» **Task requirements**: The data below should be retyped exactly, with the pictures left out.

(Material for this task Opens)

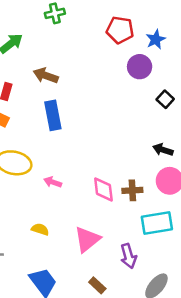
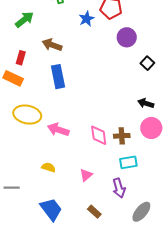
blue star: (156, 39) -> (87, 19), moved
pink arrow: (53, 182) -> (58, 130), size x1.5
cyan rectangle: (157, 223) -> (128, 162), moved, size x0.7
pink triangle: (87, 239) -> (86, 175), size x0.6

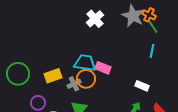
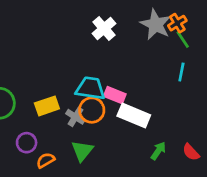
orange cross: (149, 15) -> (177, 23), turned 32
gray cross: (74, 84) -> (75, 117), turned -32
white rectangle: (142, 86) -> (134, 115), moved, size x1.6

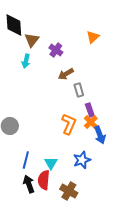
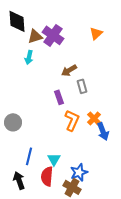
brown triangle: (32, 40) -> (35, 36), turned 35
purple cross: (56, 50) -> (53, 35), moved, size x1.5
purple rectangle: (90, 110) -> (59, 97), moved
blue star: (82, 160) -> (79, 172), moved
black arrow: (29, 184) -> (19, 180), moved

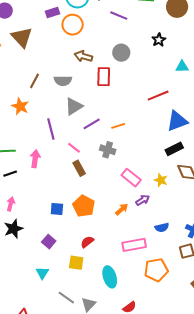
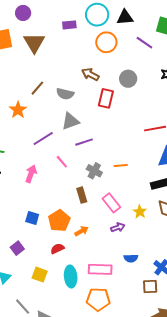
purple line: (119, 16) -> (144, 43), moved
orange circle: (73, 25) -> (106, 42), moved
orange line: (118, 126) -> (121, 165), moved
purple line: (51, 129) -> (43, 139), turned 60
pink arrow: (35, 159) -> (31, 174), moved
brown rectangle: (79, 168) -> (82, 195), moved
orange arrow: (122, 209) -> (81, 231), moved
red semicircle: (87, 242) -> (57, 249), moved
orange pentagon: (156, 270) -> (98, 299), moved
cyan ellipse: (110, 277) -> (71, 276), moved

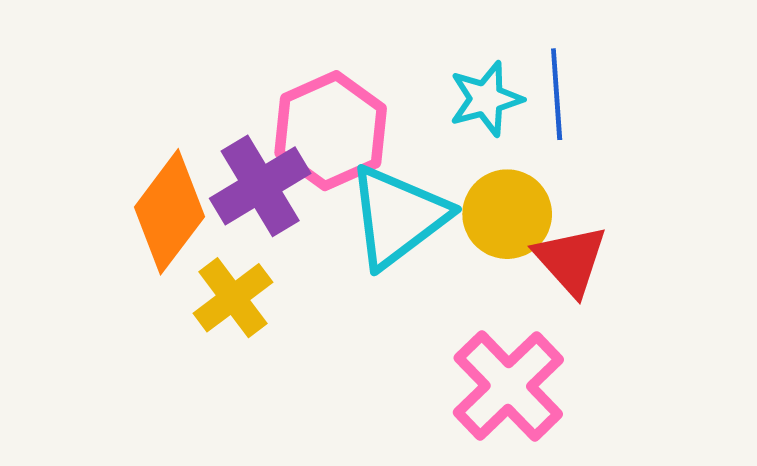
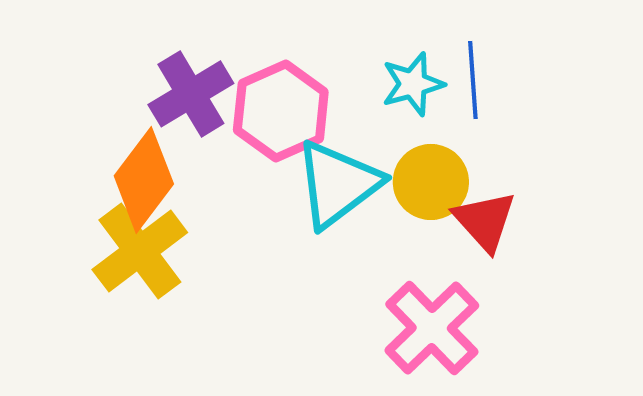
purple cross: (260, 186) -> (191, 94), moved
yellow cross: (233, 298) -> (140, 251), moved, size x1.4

(Material for this task Closes)

» **Task solution**:
blue star: (156, 39) -> (87, 19), moved
pink arrow: (53, 182) -> (58, 130), size x1.5
cyan rectangle: (157, 223) -> (128, 162), moved, size x0.7
pink triangle: (87, 239) -> (86, 175), size x0.6

orange cross: (149, 15) -> (177, 23), turned 32
gray cross: (74, 84) -> (75, 117), turned -32
white rectangle: (142, 86) -> (134, 115), moved, size x1.6

brown triangle: (32, 40) -> (35, 36), turned 35
purple cross: (56, 50) -> (53, 35), moved, size x1.5
purple rectangle: (90, 110) -> (59, 97), moved
blue star: (82, 160) -> (79, 172), moved
black arrow: (29, 184) -> (19, 180), moved

purple line: (119, 16) -> (144, 43), moved
orange circle: (73, 25) -> (106, 42), moved
orange line: (118, 126) -> (121, 165), moved
purple line: (51, 129) -> (43, 139), turned 60
pink arrow: (35, 159) -> (31, 174), moved
brown rectangle: (79, 168) -> (82, 195), moved
orange arrow: (122, 209) -> (81, 231), moved
red semicircle: (87, 242) -> (57, 249), moved
orange pentagon: (156, 270) -> (98, 299), moved
cyan ellipse: (110, 277) -> (71, 276), moved

purple cross: (260, 186) -> (191, 94), moved
yellow cross: (233, 298) -> (140, 251), moved, size x1.4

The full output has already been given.